**Task**
Please give back every entry in full, word for word, but none of the pictures.

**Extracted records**
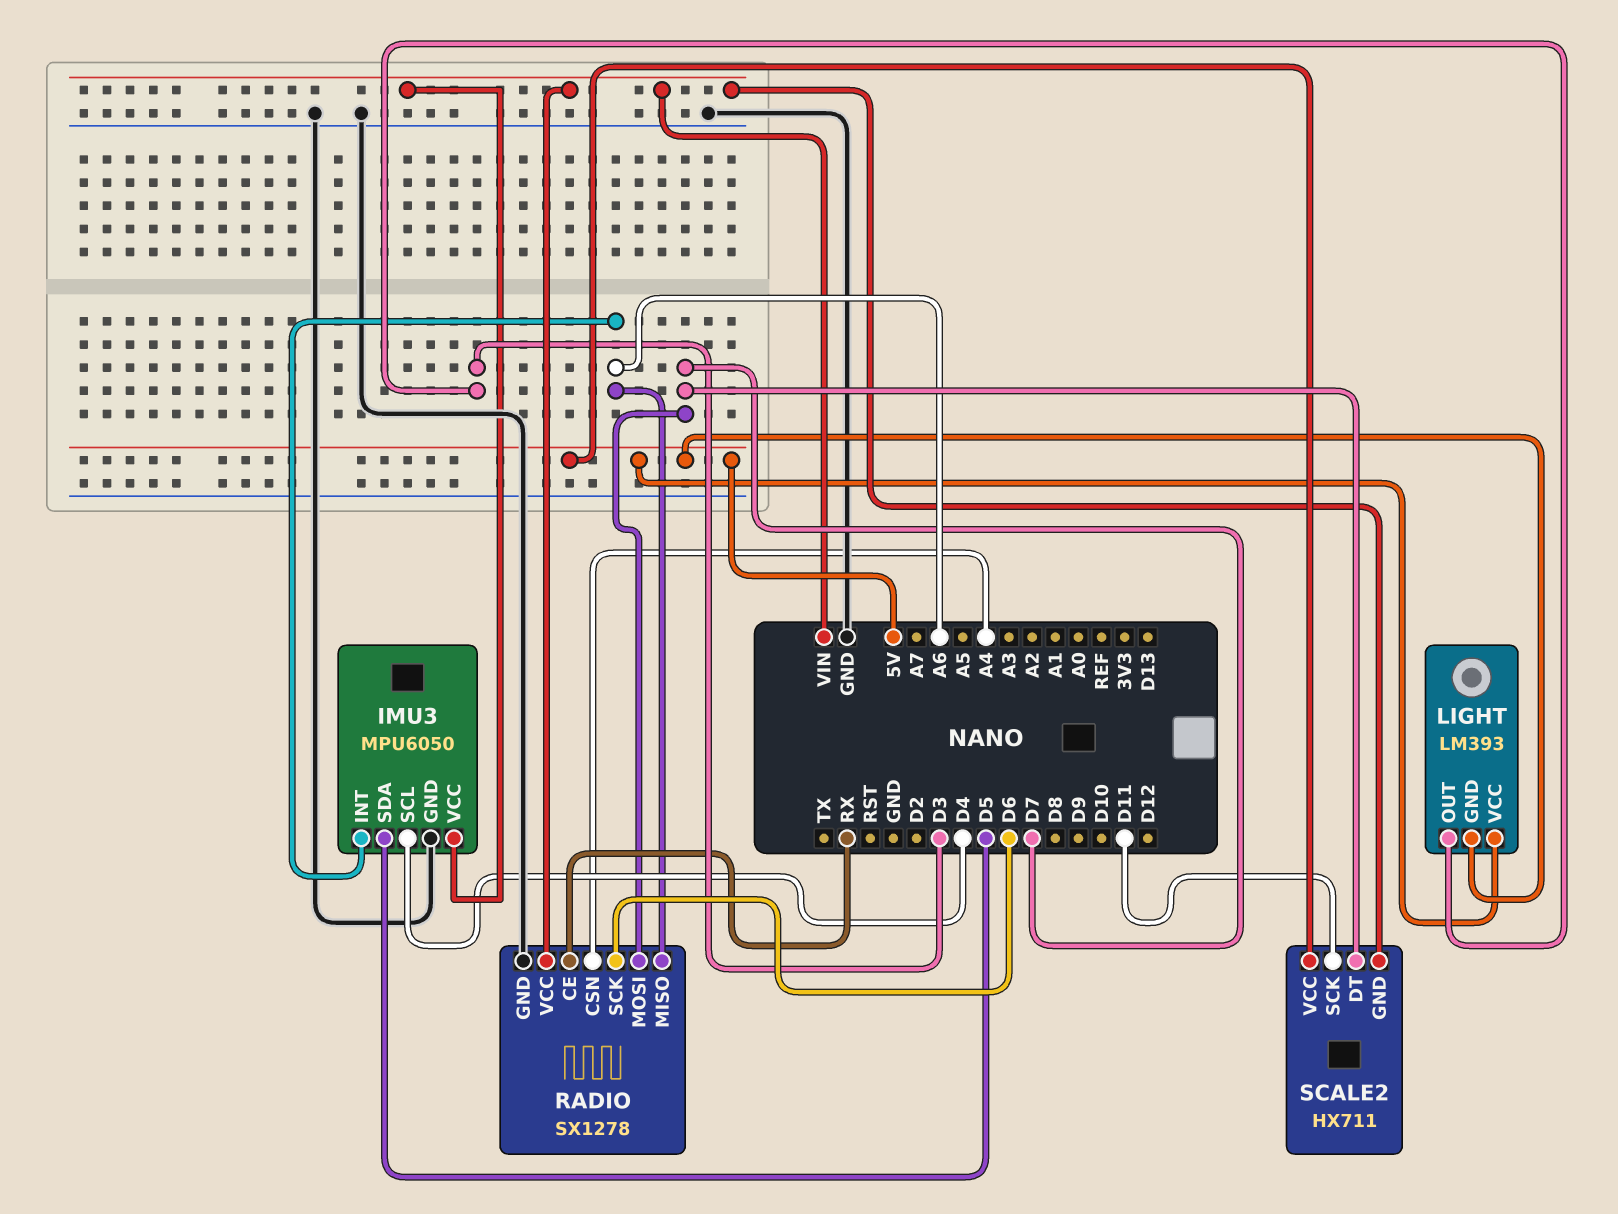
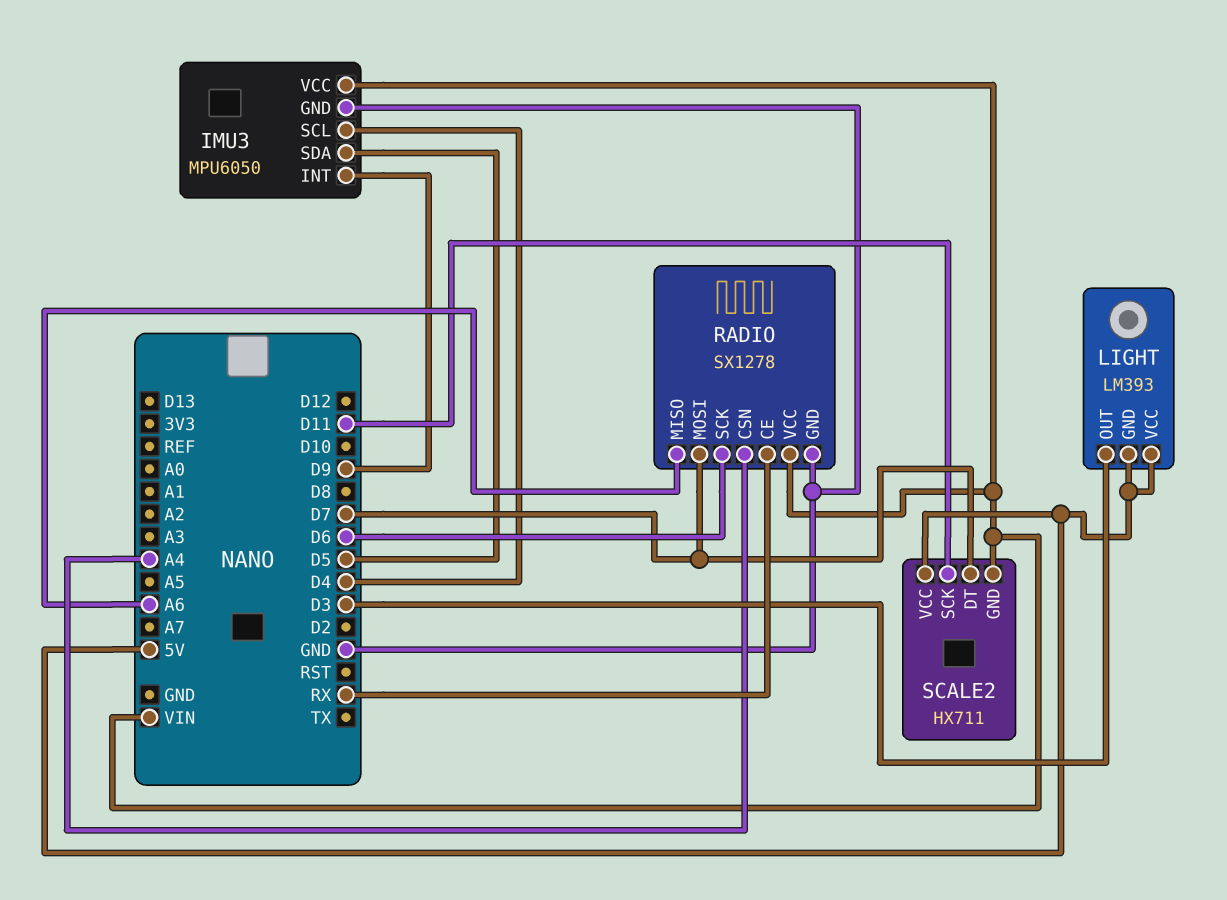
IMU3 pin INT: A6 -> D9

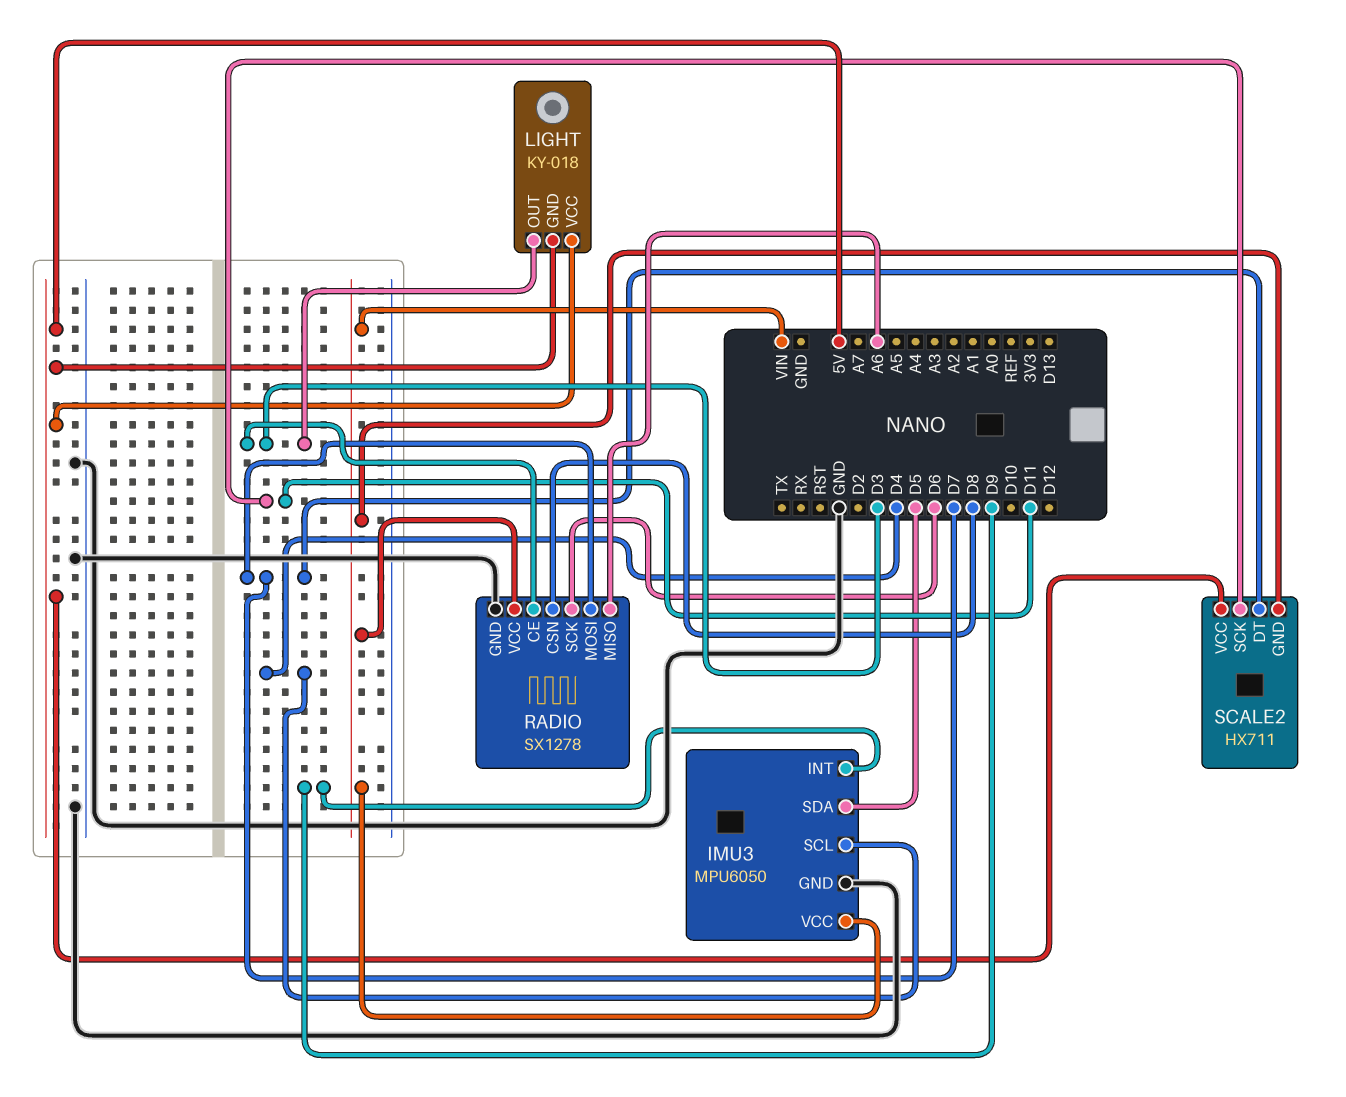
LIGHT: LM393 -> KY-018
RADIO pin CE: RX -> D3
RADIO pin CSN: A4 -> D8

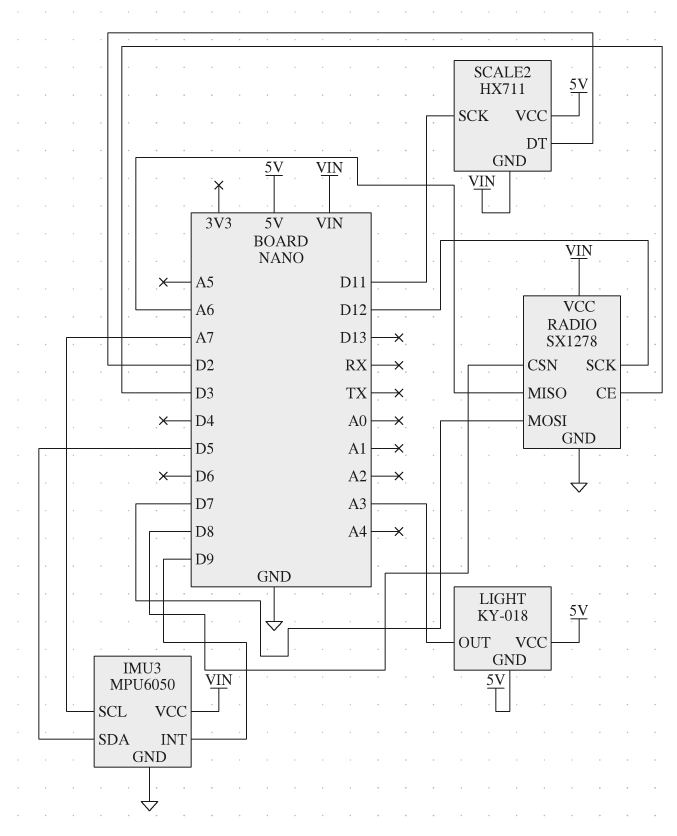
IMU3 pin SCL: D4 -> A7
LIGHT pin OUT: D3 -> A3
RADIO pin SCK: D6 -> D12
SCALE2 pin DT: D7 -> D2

**Completed task**
IMU3 pin INT: A6 -> D9

LIGHT: LM393 -> KY-018
RADIO pin CE: RX -> D3
RADIO pin CSN: A4 -> D8

IMU3 pin SCL: D4 -> A7
LIGHT pin OUT: D3 -> A3
RADIO pin SCK: D6 -> D12
SCALE2 pin DT: D7 -> D2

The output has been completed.